_What you have to do_.
The answer should be an exact repeat of the stretch of material below from the line containing "(232, 271) = (426, 196): grey" through the line containing "(465, 275) = (222, 303): grey".

_Dataset content_.
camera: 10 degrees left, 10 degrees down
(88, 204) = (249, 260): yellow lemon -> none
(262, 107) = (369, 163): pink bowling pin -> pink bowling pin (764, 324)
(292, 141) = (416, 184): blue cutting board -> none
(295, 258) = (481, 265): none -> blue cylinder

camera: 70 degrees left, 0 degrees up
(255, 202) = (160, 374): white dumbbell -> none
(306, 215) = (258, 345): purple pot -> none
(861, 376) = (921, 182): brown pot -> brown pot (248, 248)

---

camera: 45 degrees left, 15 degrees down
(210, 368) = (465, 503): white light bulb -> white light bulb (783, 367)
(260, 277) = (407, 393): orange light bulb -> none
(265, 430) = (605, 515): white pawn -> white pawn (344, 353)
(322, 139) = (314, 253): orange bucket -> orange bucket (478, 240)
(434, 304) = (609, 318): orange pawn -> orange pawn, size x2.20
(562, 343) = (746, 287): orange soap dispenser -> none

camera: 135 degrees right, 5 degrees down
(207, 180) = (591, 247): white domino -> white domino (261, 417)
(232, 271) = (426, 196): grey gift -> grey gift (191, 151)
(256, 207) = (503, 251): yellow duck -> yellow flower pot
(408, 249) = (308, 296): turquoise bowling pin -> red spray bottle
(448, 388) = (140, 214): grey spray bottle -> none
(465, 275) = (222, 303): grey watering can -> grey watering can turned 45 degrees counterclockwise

...

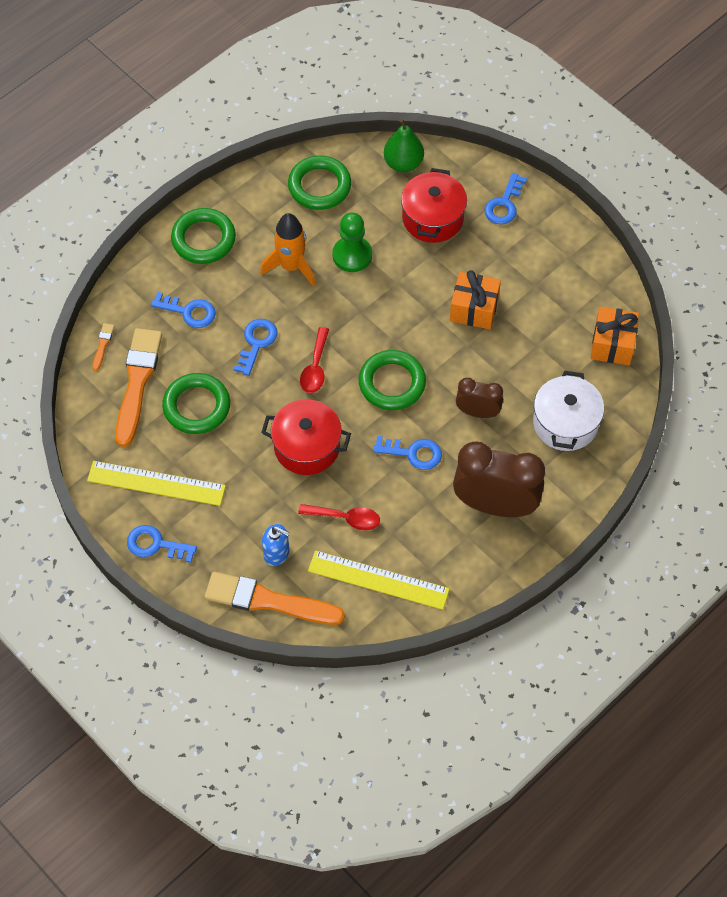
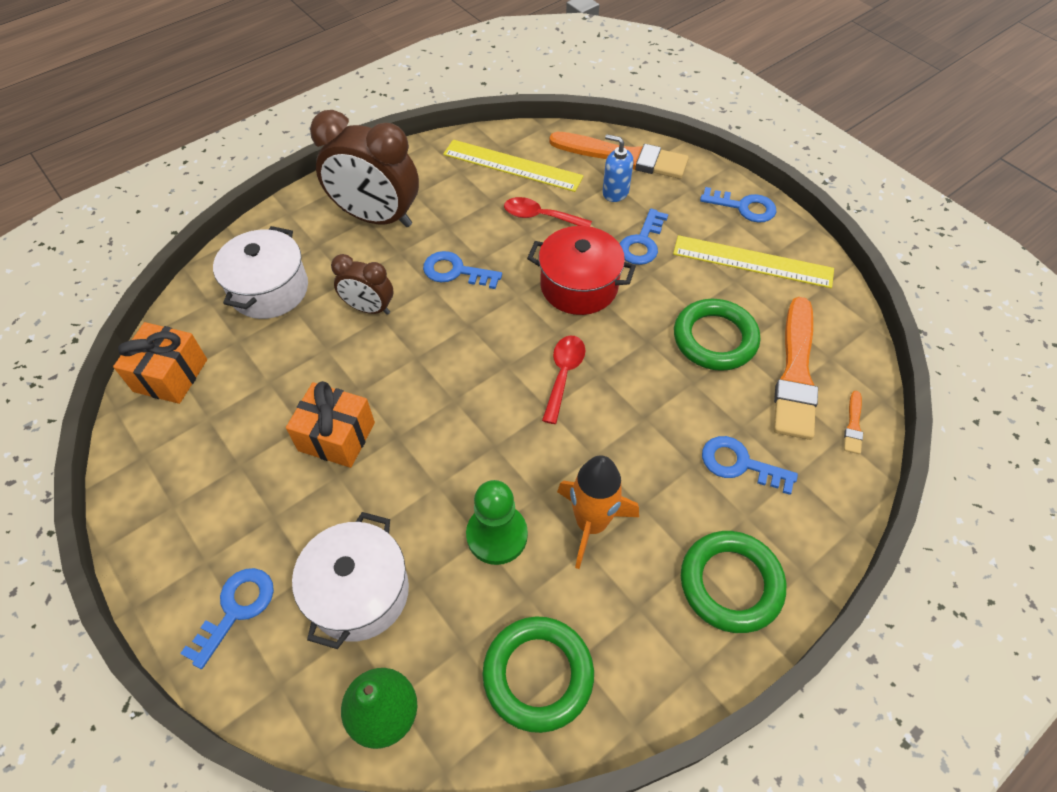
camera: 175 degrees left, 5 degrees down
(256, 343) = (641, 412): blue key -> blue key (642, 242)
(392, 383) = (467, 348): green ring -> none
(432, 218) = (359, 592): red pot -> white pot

_Response to the task_.
(232, 271) = (426, 196): grey gift -> grey gift (191, 151)
(256, 207) = (503, 251): yellow duck -> yellow flower pot
(408, 249) = (308, 296): turquoise bowling pin -> red spray bottle
(448, 388) = (140, 214): grey spray bottle -> none
(465, 275) = (222, 303): grey watering can -> grey watering can turned 45 degrees counterclockwise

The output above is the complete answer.